What you are asked to do: Extract each line holding the word "minus" from the entries.

Available records:
*** Begin section ***

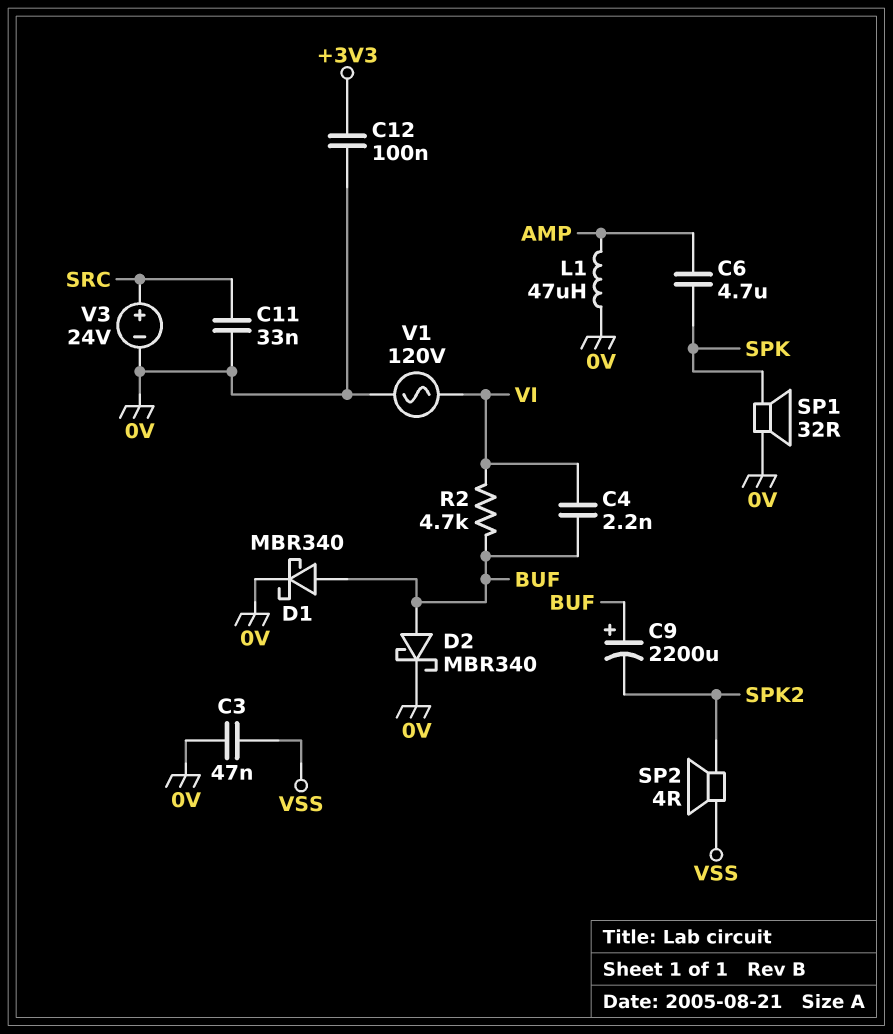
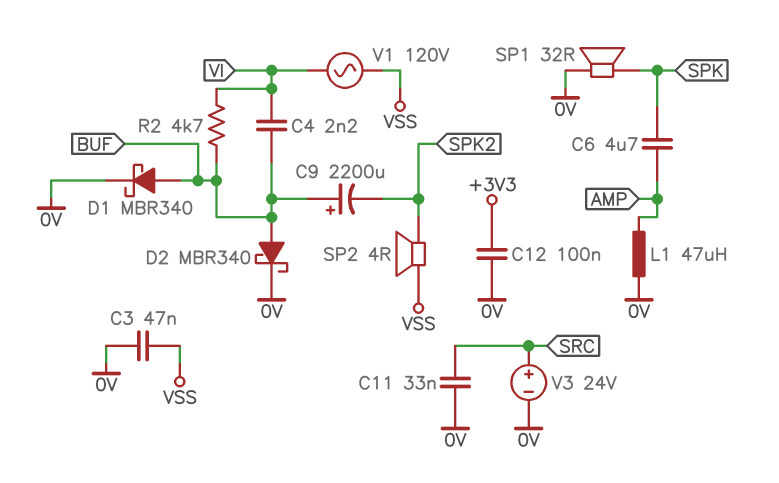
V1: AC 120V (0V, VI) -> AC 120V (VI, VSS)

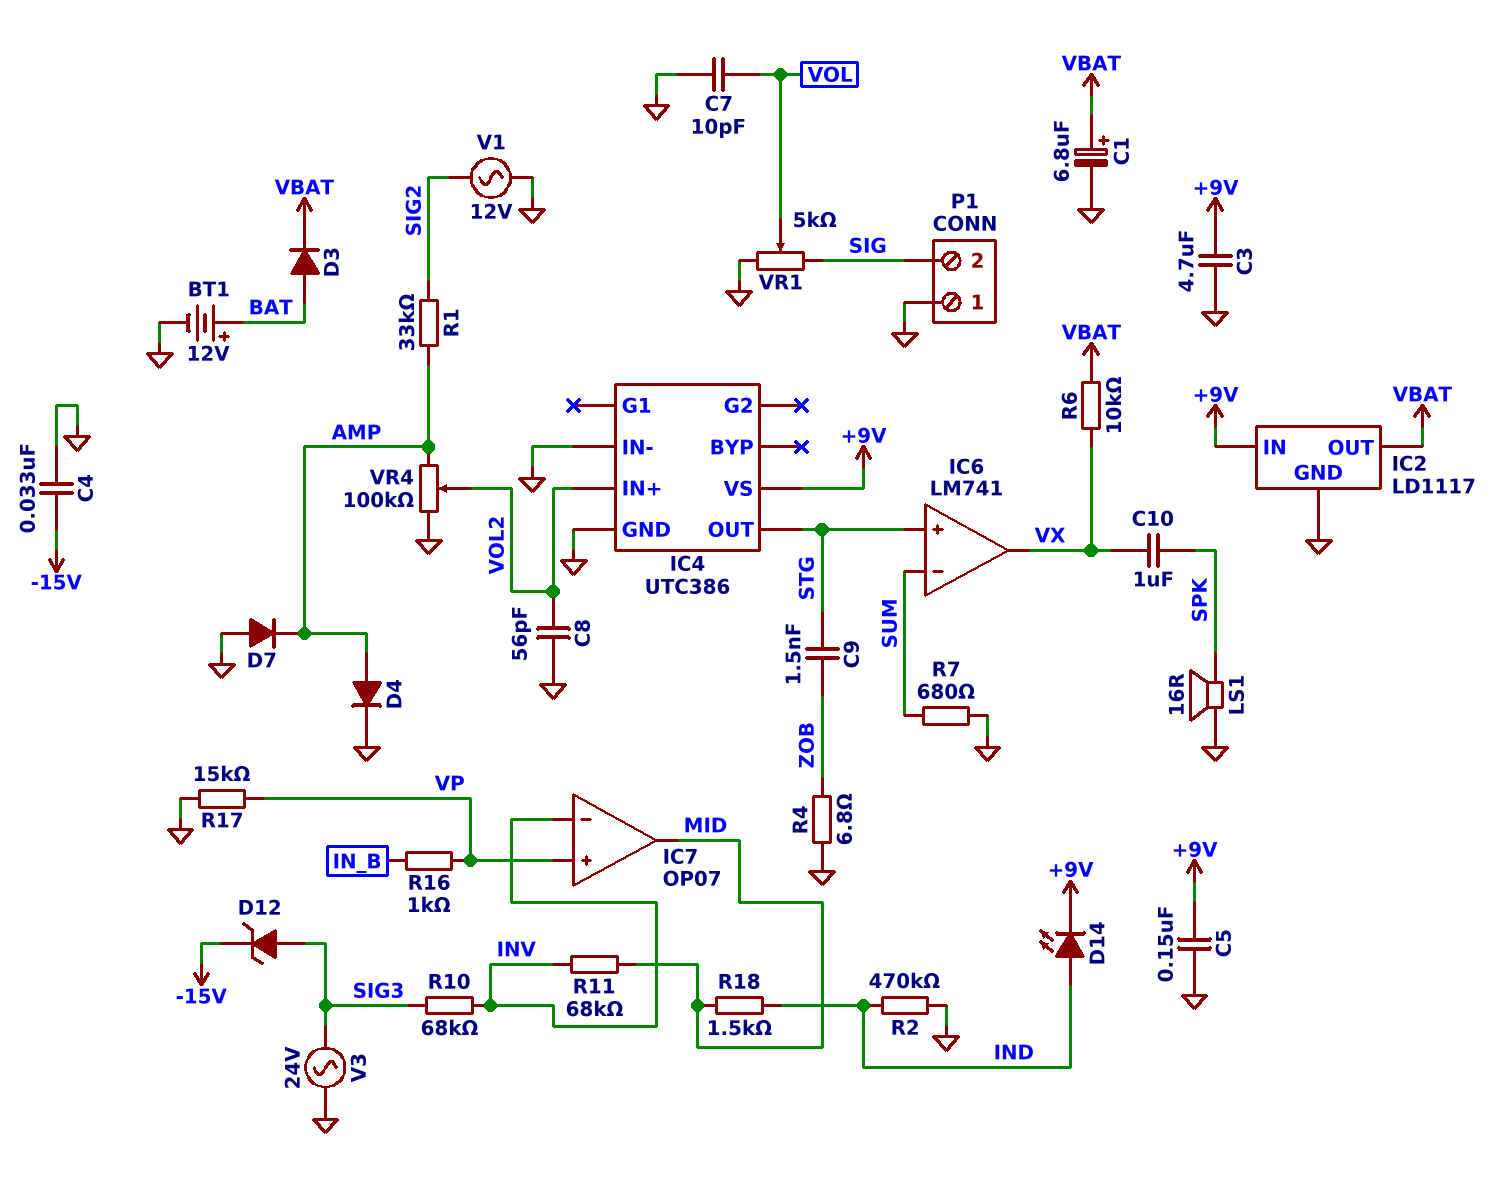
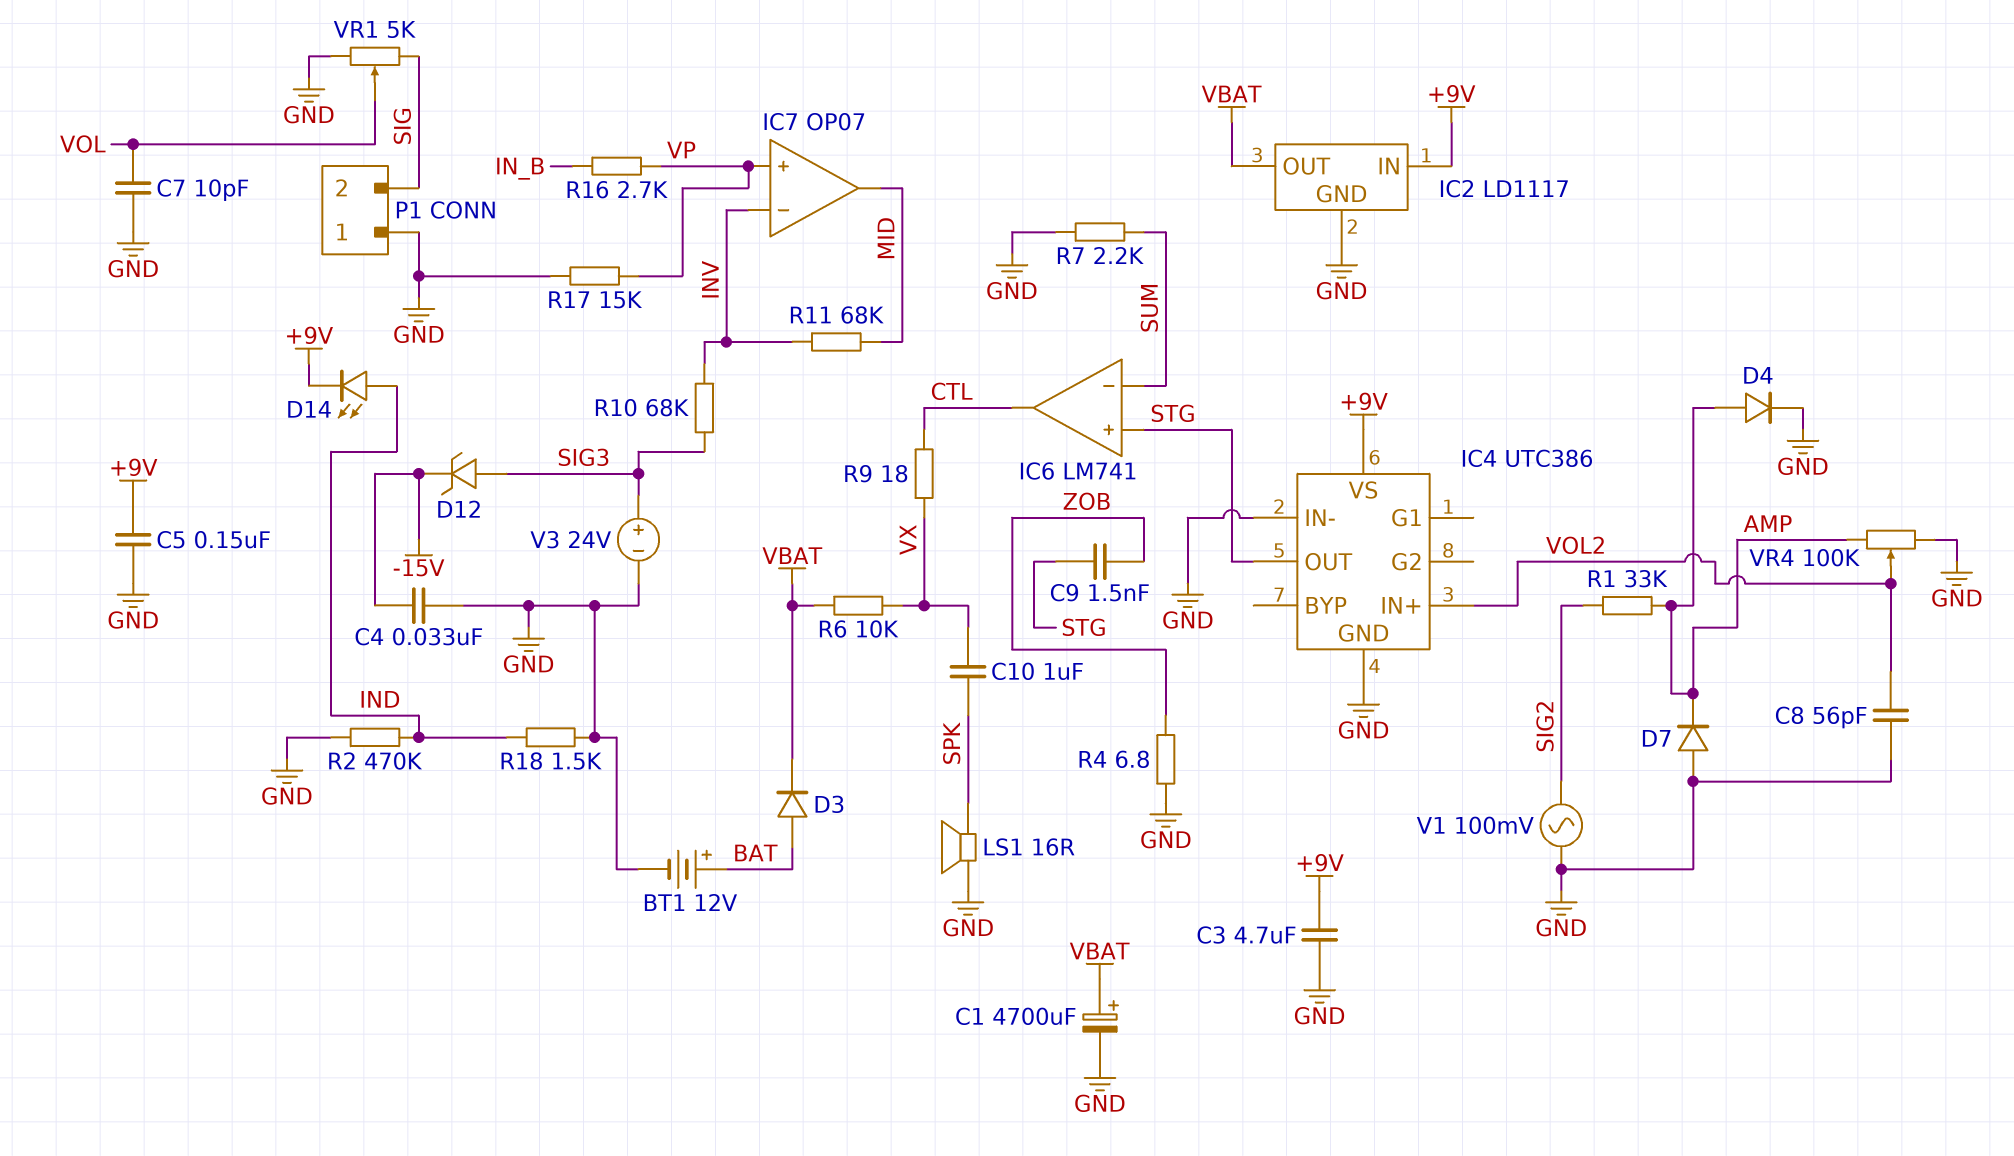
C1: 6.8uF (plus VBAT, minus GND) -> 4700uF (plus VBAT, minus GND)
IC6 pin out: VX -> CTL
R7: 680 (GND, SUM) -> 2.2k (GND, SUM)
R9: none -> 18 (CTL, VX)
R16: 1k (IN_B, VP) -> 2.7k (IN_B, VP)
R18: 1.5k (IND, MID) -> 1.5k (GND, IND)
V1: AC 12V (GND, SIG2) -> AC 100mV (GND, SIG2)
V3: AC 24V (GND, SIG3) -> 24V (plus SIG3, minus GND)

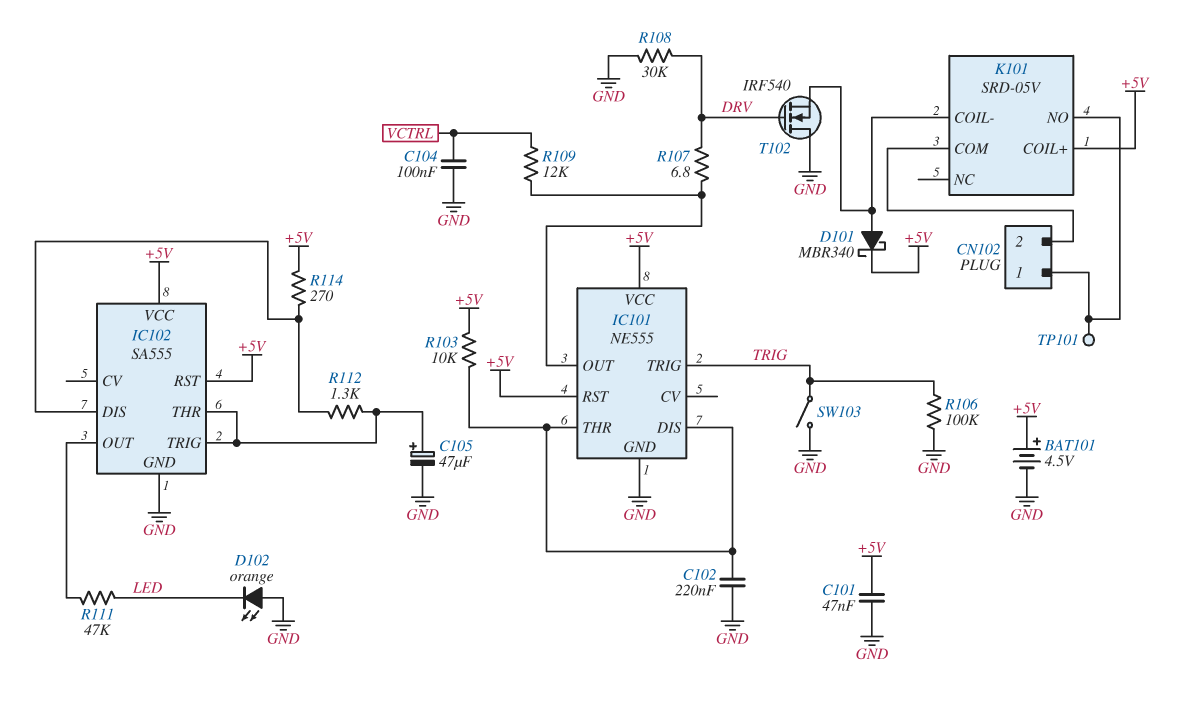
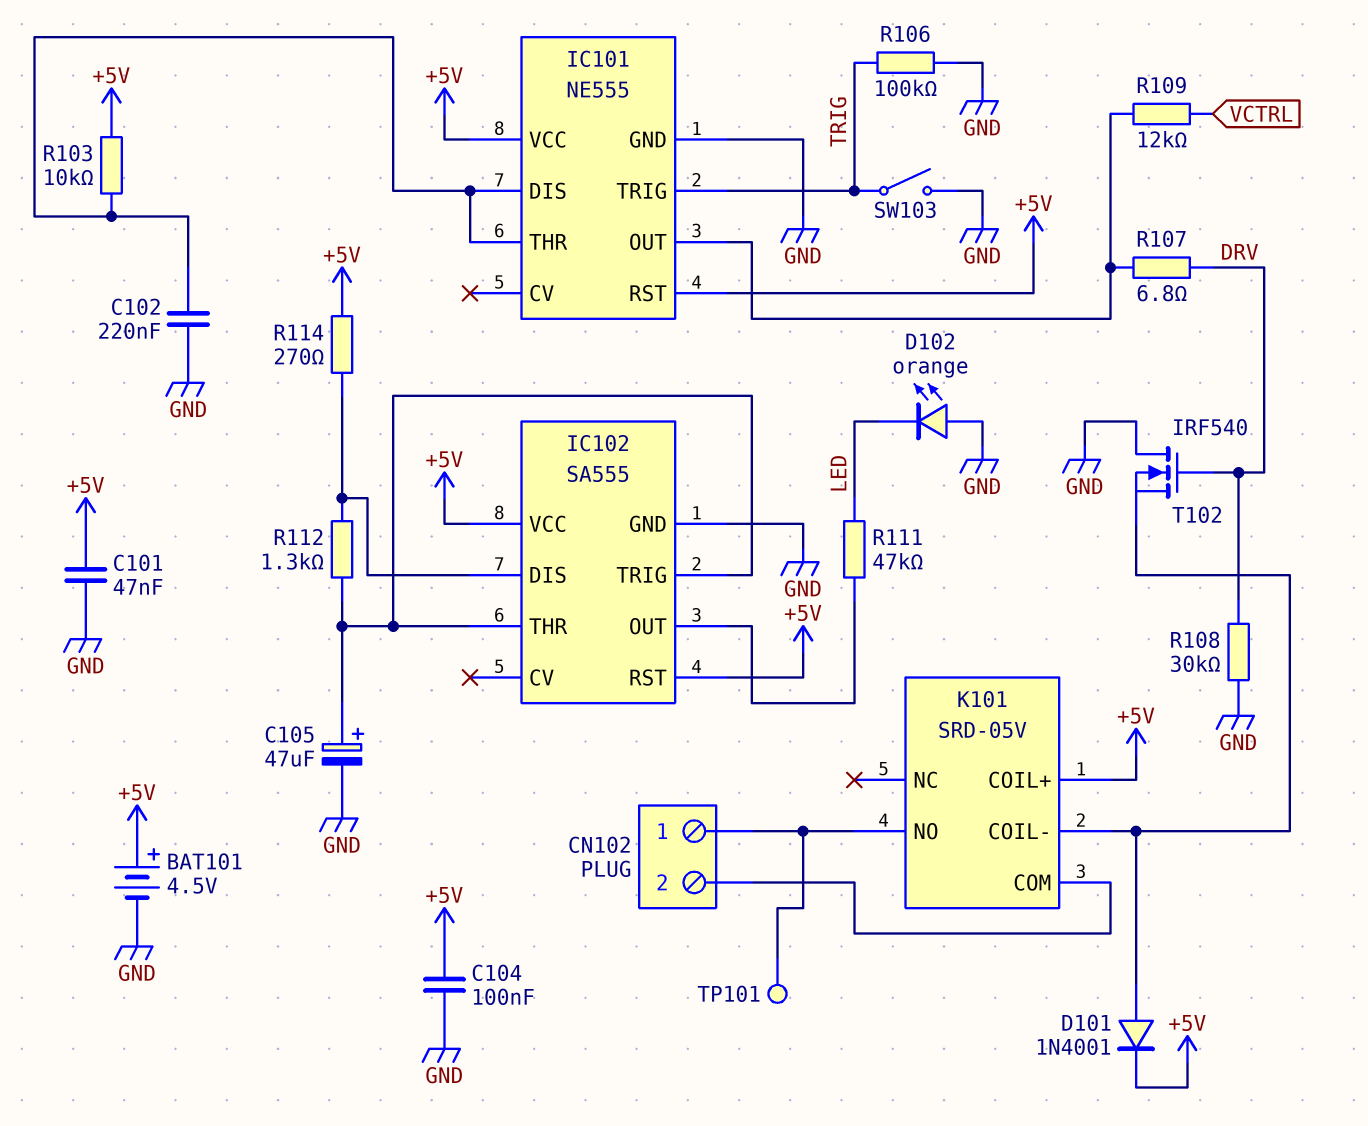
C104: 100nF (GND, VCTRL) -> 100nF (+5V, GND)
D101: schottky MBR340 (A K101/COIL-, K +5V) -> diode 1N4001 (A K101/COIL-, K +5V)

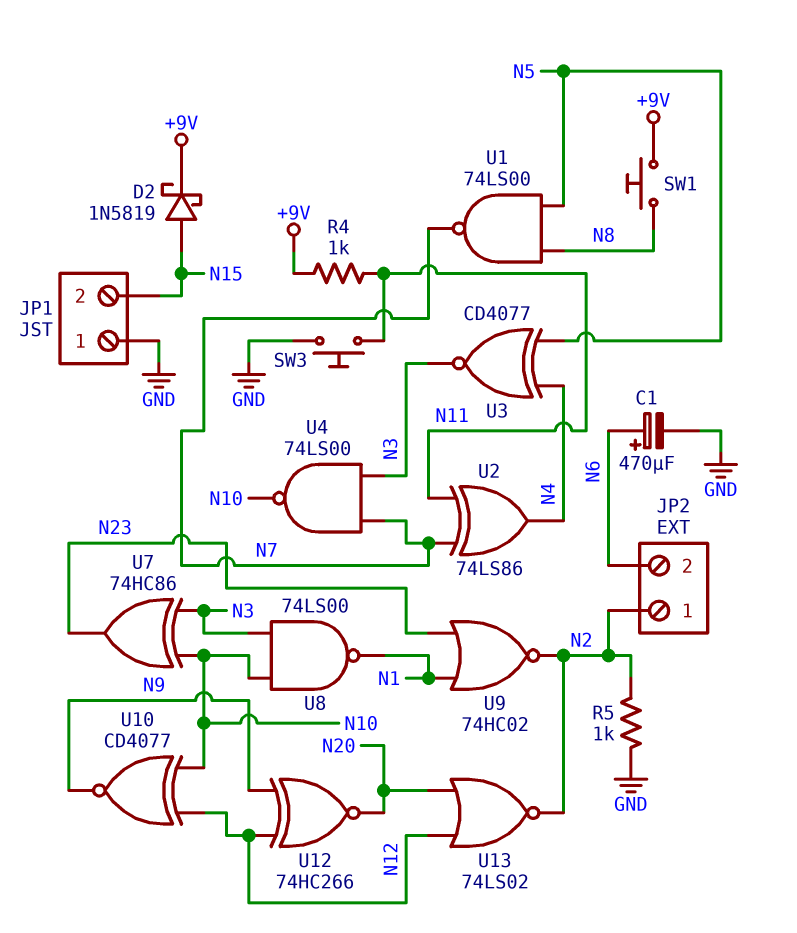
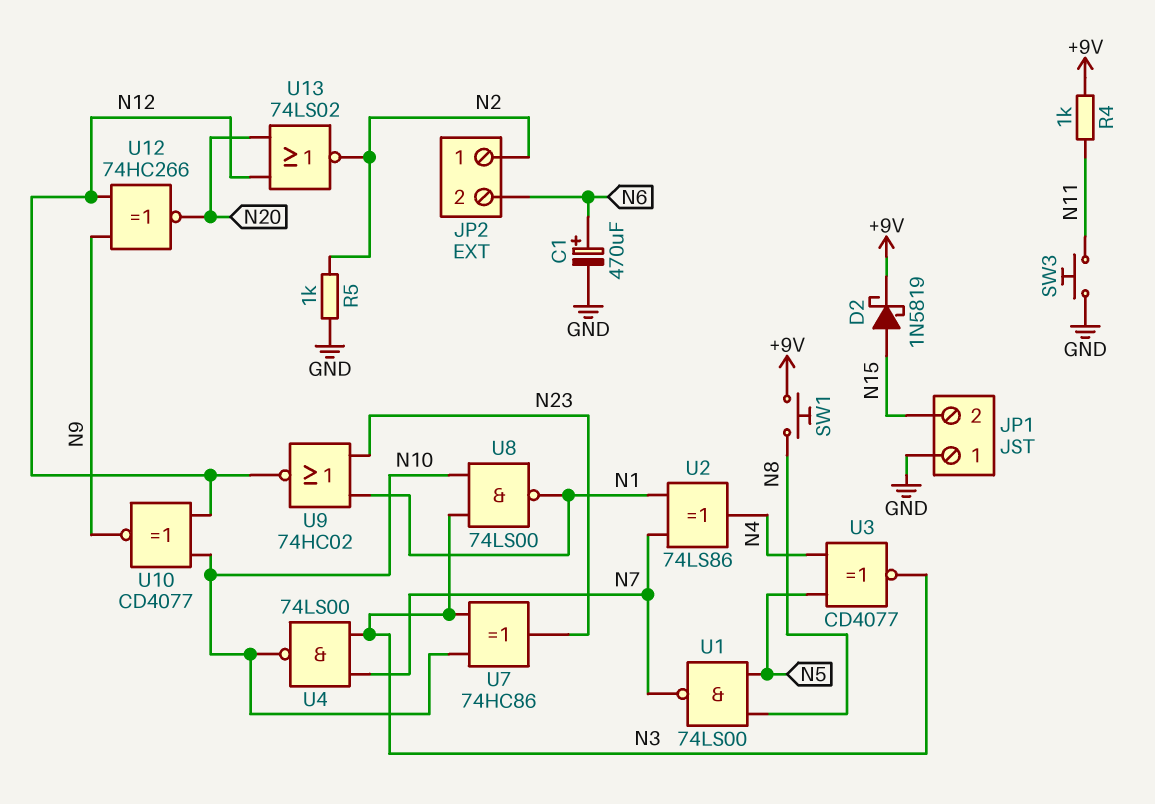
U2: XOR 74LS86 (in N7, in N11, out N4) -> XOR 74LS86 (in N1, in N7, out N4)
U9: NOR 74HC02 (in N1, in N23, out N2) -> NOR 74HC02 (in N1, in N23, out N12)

*** End section ***

Response to this exercise:
C1: 6.8uF (plus VBAT, minus GND) -> 4700uF (plus VBAT, minus GND)
V3: AC 24V (GND, SIG3) -> 24V (plus SIG3, minus GND)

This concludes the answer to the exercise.